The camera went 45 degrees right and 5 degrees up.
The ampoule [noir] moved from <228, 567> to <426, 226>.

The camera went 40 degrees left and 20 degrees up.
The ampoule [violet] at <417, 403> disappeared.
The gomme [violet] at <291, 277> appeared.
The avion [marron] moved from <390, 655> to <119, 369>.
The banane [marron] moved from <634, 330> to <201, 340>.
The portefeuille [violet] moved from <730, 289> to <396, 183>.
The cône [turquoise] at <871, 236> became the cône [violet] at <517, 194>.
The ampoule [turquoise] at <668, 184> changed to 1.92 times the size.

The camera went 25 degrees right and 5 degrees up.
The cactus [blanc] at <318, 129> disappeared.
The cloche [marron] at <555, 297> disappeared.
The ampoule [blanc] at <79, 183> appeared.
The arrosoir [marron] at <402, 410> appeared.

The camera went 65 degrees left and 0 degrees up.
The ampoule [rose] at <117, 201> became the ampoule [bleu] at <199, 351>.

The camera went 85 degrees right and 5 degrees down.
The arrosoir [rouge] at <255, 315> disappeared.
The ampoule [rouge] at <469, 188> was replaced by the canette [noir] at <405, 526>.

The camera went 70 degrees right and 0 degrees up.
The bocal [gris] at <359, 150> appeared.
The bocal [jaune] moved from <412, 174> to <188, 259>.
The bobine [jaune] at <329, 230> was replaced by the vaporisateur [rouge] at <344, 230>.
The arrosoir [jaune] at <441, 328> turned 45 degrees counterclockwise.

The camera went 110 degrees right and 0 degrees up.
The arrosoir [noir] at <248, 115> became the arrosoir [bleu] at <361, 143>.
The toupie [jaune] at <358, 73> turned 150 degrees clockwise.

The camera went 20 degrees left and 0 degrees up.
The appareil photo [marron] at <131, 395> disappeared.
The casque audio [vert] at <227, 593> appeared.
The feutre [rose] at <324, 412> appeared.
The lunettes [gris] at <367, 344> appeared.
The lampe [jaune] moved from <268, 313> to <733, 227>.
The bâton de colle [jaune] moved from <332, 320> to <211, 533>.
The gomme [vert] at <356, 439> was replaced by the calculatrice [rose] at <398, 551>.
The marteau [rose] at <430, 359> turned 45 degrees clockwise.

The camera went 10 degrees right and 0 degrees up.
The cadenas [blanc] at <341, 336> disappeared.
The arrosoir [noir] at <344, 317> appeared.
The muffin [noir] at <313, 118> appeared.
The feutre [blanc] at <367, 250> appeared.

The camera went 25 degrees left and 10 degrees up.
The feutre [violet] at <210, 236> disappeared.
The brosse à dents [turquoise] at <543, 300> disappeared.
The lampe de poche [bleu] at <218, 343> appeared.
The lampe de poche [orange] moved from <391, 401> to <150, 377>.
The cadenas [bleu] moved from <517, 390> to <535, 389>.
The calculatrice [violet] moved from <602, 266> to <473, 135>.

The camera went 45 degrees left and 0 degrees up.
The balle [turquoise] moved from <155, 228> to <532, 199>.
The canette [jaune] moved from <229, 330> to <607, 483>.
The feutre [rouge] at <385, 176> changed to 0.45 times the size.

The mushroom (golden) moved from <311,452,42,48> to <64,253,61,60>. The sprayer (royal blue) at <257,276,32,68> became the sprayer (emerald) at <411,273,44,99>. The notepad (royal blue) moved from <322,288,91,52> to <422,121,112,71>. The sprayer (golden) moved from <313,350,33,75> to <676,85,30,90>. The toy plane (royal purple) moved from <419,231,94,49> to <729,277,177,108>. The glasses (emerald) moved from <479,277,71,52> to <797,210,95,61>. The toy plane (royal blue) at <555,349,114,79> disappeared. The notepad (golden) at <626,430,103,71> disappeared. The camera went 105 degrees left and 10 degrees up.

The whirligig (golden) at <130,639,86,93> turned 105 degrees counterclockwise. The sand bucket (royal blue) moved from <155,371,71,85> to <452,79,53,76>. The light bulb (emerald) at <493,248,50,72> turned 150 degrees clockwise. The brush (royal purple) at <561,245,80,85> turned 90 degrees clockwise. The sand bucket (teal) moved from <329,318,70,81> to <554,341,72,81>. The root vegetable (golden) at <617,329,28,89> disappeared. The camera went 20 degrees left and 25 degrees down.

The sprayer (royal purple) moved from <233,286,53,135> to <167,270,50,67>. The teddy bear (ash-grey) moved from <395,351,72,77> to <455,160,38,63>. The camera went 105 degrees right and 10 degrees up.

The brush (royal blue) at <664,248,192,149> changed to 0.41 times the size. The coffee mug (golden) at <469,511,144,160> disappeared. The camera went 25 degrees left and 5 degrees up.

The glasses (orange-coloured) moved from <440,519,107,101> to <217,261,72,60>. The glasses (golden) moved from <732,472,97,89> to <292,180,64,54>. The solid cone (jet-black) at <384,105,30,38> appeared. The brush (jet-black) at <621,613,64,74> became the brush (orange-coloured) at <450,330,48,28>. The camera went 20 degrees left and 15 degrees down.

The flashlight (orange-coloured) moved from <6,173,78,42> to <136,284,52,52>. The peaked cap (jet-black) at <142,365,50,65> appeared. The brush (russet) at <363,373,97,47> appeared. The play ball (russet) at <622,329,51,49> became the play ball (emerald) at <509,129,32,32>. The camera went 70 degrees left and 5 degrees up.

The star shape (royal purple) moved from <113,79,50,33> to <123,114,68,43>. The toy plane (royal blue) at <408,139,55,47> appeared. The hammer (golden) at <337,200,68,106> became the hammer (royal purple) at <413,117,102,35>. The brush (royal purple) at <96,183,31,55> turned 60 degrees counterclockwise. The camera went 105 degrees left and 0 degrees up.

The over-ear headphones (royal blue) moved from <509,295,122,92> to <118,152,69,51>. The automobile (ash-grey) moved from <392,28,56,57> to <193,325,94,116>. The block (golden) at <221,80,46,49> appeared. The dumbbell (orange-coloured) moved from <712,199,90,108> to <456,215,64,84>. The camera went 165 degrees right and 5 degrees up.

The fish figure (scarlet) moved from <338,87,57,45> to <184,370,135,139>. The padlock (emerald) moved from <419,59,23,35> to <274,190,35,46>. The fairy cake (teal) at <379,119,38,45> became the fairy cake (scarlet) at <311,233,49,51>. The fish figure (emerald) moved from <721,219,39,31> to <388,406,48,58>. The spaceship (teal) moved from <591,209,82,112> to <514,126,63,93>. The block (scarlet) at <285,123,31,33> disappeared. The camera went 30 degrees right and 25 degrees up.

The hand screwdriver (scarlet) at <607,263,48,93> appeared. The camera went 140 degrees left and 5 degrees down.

| Required action |
Print all the records exactly as written.

| Solution to the problem |
The camera went 45 degrees right and 5 degrees up.
The ampoule [noir] moved from <228, 567> to <426, 226>.

The camera went 40 degrees left and 20 degrees up.
The ampoule [violet] at <417, 403> disappeared.
The gomme [violet] at <291, 277> appeared.
The avion [marron] moved from <390, 655> to <119, 369>.
The banane [marron] moved from <634, 330> to <201, 340>.
The portefeuille [violet] moved from <730, 289> to <396, 183>.
The cône [turquoise] at <871, 236> became the cône [violet] at <517, 194>.
The ampoule [turquoise] at <668, 184> changed to 1.92 times the size.

The camera went 25 degrees right and 5 degrees up.
The cactus [blanc] at <318, 129> disappeared.
The cloche [marron] at <555, 297> disappeared.
The ampoule [blanc] at <79, 183> appeared.
The arrosoir [marron] at <402, 410> appeared.

The camera went 65 degrees left and 0 degrees up.
The ampoule [rose] at <117, 201> became the ampoule [bleu] at <199, 351>.

The camera went 85 degrees right and 5 degrees down.
The arrosoir [rouge] at <255, 315> disappeared.
The ampoule [rouge] at <469, 188> was replaced by the canette [noir] at <405, 526>.

The camera went 70 degrees right and 0 degrees up.
The bocal [gris] at <359, 150> appeared.
The bocal [jaune] moved from <412, 174> to <188, 259>.
The bobine [jaune] at <329, 230> was replaced by the vaporisateur [rouge] at <344, 230>.
The arrosoir [jaune] at <441, 328> turned 45 degrees counterclockwise.

The camera went 110 degrees right and 0 degrees up.
The arrosoir [noir] at <248, 115> became the arrosoir [bleu] at <361, 143>.
The toupie [jaune] at <358, 73> turned 150 degrees clockwise.

The camera went 20 degrees left and 0 degrees up.
The appareil photo [marron] at <131, 395> disappeared.
The casque audio [vert] at <227, 593> appeared.
The feutre [rose] at <324, 412> appeared.
The lunettes [gris] at <367, 344> appeared.
The lampe [jaune] moved from <268, 313> to <733, 227>.
The bâton de colle [jaune] moved from <332, 320> to <211, 533>.
The gomme [vert] at <356, 439> was replaced by the calculatrice [rose] at <398, 551>.
The marteau [rose] at <430, 359> turned 45 degrees clockwise.

The camera went 10 degrees right and 0 degrees up.
The cadenas [blanc] at <341, 336> disappeared.
The arrosoir [noir] at <344, 317> appeared.
The muffin [noir] at <313, 118> appeared.
The feutre [blanc] at <367, 250> appeared.

The camera went 25 degrees left and 10 degrees up.
The feutre [violet] at <210, 236> disappeared.
The brosse à dents [turquoise] at <543, 300> disappeared.
The lampe de poche [bleu] at <218, 343> appeared.
The lampe de poche [orange] moved from <391, 401> to <150, 377>.
The cadenas [bleu] moved from <517, 390> to <535, 389>.
The calculatrice [violet] moved from <602, 266> to <473, 135>.

The camera went 45 degrees left and 0 degrees up.
The balle [turquoise] moved from <155, 228> to <532, 199>.
The canette [jaune] moved from <229, 330> to <607, 483>.
The feutre [rouge] at <385, 176> changed to 0.45 times the size.

The mushroom (golden) moved from <311,452,42,48> to <64,253,61,60>. The sprayer (royal blue) at <257,276,32,68> became the sprayer (emerald) at <411,273,44,99>. The notepad (royal blue) moved from <322,288,91,52> to <422,121,112,71>. The sprayer (golden) moved from <313,350,33,75> to <676,85,30,90>. The toy plane (royal purple) moved from <419,231,94,49> to <729,277,177,108>. The glasses (emerald) moved from <479,277,71,52> to <797,210,95,61>. The toy plane (royal blue) at <555,349,114,79> disappeared. The notepad (golden) at <626,430,103,71> disappeared. The camera went 105 degrees left and 10 degrees up.

The whirligig (golden) at <130,639,86,93> turned 105 degrees counterclockwise. The sand bucket (royal blue) moved from <155,371,71,85> to <452,79,53,76>. The light bulb (emerald) at <493,248,50,72> turned 150 degrees clockwise. The brush (royal purple) at <561,245,80,85> turned 90 degrees clockwise. The sand bucket (teal) moved from <329,318,70,81> to <554,341,72,81>. The root vegetable (golden) at <617,329,28,89> disappeared. The camera went 20 degrees left and 25 degrees down.

The sprayer (royal purple) moved from <233,286,53,135> to <167,270,50,67>. The teddy bear (ash-grey) moved from <395,351,72,77> to <455,160,38,63>. The camera went 105 degrees right and 10 degrees up.

The brush (royal blue) at <664,248,192,149> changed to 0.41 times the size. The coffee mug (golden) at <469,511,144,160> disappeared. The camera went 25 degrees left and 5 degrees up.

The glasses (orange-coloured) moved from <440,519,107,101> to <217,261,72,60>. The glasses (golden) moved from <732,472,97,89> to <292,180,64,54>. The solid cone (jet-black) at <384,105,30,38> appeared. The brush (jet-black) at <621,613,64,74> became the brush (orange-coloured) at <450,330,48,28>. The camera went 20 degrees left and 15 degrees down.

The flashlight (orange-coloured) moved from <6,173,78,42> to <136,284,52,52>. The peaked cap (jet-black) at <142,365,50,65> appeared. The brush (russet) at <363,373,97,47> appeared. The play ball (russet) at <622,329,51,49> became the play ball (emerald) at <509,129,32,32>. The camera went 70 degrees left and 5 degrees up.

The star shape (royal purple) moved from <113,79,50,33> to <123,114,68,43>. The toy plane (royal blue) at <408,139,55,47> appeared. The hammer (golden) at <337,200,68,106> became the hammer (royal purple) at <413,117,102,35>. The brush (royal purple) at <96,183,31,55> turned 60 degrees counterclockwise. The camera went 105 degrees left and 0 degrees up.

The over-ear headphones (royal blue) moved from <509,295,122,92> to <118,152,69,51>. The automobile (ash-grey) moved from <392,28,56,57> to <193,325,94,116>. The block (golden) at <221,80,46,49> appeared. The dumbbell (orange-coloured) moved from <712,199,90,108> to <456,215,64,84>. The camera went 165 degrees right and 5 degrees up.

The fish figure (scarlet) moved from <338,87,57,45> to <184,370,135,139>. The padlock (emerald) moved from <419,59,23,35> to <274,190,35,46>. The fairy cake (teal) at <379,119,38,45> became the fairy cake (scarlet) at <311,233,49,51>. The fish figure (emerald) moved from <721,219,39,31> to <388,406,48,58>. The spaceship (teal) moved from <591,209,82,112> to <514,126,63,93>. The block (scarlet) at <285,123,31,33> disappeared. The camera went 30 degrees right and 25 degrees up.

The hand screwdriver (scarlet) at <607,263,48,93> appeared. The camera went 140 degrees left and 5 degrees down.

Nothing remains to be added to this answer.